[Source information Boundary: Start]
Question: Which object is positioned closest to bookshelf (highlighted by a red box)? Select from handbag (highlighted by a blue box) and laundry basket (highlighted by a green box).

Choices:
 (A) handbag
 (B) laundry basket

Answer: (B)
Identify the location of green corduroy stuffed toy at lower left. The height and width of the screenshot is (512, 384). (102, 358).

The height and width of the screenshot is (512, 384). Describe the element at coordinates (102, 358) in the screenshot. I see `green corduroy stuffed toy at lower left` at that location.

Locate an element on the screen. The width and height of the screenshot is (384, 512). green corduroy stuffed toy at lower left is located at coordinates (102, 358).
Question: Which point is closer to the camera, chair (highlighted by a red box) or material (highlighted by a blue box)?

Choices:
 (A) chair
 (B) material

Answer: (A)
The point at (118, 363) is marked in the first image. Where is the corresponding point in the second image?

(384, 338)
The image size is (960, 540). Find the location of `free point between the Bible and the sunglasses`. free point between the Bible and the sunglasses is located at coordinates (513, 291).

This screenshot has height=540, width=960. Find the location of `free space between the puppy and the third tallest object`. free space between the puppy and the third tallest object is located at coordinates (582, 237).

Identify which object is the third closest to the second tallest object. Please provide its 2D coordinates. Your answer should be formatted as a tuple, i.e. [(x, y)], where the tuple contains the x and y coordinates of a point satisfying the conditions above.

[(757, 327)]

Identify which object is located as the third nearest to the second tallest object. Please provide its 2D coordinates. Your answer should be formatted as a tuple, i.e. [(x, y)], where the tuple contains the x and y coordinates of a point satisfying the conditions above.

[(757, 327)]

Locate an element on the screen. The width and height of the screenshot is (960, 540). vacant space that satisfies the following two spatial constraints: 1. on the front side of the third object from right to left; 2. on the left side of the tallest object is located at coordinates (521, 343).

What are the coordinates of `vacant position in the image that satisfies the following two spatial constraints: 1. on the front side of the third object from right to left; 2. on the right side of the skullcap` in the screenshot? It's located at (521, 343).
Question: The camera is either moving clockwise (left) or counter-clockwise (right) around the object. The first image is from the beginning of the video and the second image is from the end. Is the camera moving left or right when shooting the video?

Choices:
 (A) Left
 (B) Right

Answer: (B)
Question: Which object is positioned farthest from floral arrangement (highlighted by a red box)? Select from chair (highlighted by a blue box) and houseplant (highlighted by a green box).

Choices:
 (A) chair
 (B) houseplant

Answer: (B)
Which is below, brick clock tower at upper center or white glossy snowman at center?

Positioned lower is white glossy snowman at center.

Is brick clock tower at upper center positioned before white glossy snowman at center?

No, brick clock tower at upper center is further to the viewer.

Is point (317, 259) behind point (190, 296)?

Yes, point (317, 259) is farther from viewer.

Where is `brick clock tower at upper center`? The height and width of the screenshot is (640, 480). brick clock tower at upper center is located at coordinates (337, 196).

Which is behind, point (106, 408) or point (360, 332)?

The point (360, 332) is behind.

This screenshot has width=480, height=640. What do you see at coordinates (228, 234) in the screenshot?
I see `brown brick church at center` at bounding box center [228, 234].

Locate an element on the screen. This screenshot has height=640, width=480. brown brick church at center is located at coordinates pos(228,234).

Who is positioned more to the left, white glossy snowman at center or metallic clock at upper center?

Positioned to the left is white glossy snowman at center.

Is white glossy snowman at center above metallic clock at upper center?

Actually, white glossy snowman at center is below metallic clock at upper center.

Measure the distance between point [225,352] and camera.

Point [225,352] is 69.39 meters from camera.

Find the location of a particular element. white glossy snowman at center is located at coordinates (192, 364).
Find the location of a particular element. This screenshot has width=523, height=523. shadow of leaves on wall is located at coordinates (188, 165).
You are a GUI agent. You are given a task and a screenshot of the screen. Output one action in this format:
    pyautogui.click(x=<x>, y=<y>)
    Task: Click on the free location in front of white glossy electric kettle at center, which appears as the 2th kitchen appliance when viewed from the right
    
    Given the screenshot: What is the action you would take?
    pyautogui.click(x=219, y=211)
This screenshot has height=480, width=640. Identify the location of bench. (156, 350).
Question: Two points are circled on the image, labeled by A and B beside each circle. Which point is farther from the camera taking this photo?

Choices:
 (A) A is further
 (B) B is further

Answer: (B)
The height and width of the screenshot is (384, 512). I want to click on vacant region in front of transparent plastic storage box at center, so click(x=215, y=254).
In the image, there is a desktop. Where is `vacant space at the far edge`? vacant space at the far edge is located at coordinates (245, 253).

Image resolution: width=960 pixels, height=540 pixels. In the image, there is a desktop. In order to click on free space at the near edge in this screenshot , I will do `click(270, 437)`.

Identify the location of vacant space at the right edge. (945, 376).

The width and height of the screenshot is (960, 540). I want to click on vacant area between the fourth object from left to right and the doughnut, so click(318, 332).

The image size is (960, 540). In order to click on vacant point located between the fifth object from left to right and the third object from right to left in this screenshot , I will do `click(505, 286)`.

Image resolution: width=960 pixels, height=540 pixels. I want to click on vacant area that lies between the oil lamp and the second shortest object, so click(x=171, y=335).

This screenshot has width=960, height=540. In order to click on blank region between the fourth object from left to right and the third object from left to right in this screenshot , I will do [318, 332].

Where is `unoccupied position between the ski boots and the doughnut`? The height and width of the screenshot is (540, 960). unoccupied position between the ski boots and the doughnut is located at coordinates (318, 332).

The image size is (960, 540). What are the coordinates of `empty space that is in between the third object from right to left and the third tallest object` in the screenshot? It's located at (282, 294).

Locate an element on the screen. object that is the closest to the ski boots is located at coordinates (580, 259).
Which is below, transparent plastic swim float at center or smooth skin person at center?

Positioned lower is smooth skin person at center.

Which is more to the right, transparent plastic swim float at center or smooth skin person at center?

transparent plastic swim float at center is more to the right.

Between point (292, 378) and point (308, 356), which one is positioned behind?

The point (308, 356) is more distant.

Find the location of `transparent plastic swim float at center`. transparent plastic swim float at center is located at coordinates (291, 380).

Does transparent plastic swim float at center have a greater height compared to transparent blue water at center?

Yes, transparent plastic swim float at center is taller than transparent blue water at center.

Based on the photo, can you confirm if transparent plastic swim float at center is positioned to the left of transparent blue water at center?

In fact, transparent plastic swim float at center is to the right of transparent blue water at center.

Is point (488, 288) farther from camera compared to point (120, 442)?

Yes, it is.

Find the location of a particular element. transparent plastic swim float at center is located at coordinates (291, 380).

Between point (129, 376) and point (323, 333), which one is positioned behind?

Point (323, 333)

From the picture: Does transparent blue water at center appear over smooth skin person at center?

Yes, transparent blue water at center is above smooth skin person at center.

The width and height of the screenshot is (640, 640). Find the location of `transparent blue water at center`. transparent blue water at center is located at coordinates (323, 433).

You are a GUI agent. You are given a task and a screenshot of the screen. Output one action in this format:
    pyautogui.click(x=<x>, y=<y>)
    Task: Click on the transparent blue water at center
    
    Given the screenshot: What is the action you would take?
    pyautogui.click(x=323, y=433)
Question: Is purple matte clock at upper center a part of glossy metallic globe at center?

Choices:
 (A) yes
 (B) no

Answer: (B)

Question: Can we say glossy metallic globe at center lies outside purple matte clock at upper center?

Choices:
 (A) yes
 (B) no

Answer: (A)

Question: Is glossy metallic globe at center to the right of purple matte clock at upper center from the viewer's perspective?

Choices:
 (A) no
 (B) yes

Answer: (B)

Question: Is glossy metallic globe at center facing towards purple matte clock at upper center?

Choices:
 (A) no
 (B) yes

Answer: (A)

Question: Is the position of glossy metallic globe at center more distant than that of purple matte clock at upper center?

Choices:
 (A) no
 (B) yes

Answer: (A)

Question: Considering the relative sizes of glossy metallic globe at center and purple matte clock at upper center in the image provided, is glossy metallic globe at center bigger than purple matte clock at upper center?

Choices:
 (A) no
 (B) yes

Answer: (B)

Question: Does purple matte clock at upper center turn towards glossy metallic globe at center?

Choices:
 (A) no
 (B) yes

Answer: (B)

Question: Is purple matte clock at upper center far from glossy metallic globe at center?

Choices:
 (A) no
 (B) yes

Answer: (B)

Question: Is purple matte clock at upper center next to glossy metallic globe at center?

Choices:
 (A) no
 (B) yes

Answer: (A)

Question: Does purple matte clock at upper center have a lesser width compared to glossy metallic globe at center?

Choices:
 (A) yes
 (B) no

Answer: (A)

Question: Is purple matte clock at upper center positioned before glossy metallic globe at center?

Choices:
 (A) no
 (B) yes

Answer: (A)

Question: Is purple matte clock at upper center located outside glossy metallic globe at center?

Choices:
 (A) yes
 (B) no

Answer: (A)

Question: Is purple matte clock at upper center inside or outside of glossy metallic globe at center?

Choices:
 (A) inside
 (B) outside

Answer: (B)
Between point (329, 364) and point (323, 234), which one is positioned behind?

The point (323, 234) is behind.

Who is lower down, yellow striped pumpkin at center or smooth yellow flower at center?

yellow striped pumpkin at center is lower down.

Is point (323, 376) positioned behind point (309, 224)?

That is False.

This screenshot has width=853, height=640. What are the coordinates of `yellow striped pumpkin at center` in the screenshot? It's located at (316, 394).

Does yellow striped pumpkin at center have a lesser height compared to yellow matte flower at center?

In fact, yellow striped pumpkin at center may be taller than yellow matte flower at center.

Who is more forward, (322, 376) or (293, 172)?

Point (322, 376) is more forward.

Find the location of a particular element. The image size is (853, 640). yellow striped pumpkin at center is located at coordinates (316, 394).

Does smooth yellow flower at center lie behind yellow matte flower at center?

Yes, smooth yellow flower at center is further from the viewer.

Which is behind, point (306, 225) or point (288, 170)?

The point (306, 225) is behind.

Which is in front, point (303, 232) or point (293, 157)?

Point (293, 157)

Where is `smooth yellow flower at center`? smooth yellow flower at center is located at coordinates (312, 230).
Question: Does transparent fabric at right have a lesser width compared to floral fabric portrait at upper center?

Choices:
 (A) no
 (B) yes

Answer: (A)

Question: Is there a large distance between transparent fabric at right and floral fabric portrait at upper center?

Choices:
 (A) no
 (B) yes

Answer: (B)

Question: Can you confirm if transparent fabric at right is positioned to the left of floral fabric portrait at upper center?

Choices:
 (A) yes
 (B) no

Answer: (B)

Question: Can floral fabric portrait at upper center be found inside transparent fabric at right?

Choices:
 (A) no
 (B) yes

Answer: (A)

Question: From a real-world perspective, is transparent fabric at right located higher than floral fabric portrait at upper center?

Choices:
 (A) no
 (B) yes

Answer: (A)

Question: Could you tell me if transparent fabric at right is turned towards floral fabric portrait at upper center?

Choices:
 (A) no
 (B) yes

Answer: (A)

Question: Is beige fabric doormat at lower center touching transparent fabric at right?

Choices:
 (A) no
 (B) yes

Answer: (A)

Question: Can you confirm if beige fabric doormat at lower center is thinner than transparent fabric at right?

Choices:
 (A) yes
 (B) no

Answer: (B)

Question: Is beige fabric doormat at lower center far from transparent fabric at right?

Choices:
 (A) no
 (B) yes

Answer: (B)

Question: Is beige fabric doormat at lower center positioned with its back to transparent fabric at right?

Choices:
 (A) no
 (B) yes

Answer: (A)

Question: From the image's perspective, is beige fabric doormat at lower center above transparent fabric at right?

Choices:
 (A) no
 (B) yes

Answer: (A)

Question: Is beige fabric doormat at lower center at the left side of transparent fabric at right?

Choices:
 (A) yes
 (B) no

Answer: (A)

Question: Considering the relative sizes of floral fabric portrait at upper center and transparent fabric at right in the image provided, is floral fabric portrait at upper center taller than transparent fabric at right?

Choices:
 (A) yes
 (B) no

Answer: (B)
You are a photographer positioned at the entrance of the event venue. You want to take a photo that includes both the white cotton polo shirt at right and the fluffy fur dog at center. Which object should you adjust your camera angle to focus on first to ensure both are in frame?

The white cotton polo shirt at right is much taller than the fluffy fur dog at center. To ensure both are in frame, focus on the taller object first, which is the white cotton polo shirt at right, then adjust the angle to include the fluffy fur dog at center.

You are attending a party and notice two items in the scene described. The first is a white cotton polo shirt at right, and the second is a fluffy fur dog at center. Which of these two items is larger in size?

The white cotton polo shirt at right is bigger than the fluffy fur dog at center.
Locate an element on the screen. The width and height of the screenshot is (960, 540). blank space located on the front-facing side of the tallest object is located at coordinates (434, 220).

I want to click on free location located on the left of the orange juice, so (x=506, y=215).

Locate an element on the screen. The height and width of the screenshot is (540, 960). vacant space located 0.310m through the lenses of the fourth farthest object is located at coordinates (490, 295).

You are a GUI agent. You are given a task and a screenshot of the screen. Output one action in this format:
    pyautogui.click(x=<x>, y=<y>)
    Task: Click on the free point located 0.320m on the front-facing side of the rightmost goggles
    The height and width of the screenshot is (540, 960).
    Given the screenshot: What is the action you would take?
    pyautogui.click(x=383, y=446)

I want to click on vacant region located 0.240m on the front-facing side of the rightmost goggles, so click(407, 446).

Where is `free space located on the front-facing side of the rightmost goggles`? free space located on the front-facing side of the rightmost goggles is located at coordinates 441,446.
[Source information Boundary: End]
* To do *
Copy out everything from the row with "Is brick clock" down to the row with "Yes, point (317, 259) is farther from viewer.", putting "stone clock tower" wherever "brick clock tower" appears and leaving all else unchanged.

* Task answer *
Is stone clock tower at upper center positioned before white glossy snowman at center?

No, stone clock tower at upper center is further to the viewer.

Is point (317, 259) behind point (190, 296)?

Yes, point (317, 259) is farther from viewer.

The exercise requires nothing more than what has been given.